**ASSIGNED TASK:**
Among the entries below, one stretch runs from the line that contains "Bin: [648,124,690,177] ->" through the line that contains "Bin: [458,195,489,234] ->". Repeat that stretch exactly, ends included, and only that.

**SOURCE MATERIAL:**
◆ ◆ ◆ ◆ ◆ ◆ ◆

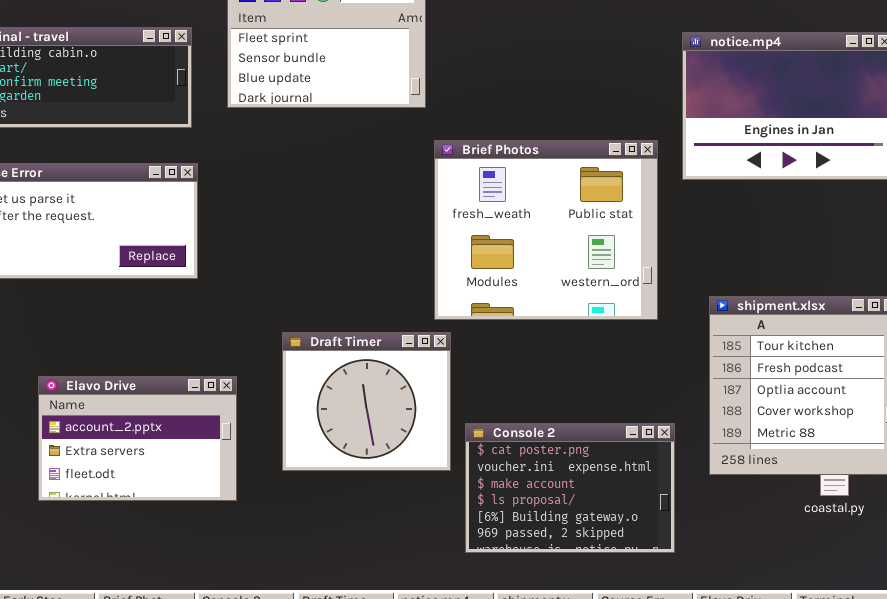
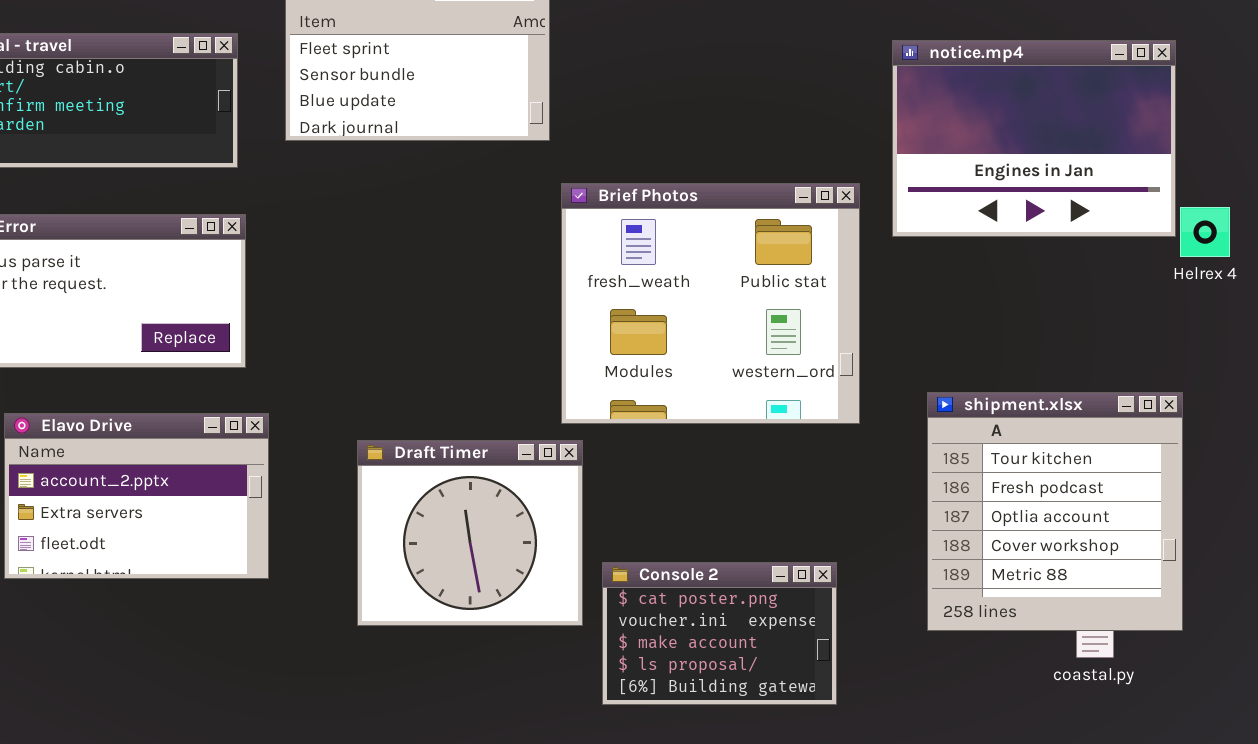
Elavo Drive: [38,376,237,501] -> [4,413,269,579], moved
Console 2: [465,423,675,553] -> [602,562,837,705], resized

◆ ◆ ◆ ◆ ◆ ◆ ◆

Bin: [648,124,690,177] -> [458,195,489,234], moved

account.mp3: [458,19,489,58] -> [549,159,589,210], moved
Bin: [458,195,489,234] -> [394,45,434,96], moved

◆ ◆ ◆ ◆ ◆ ◆ ◆

**SOLUTION BELOW:**
Bin: [648,124,690,177] -> [458,195,489,234], moved

account.mp3: [458,19,489,58] -> [549,159,589,210], moved
Bin: [458,195,489,234] -> [394,45,434,96], moved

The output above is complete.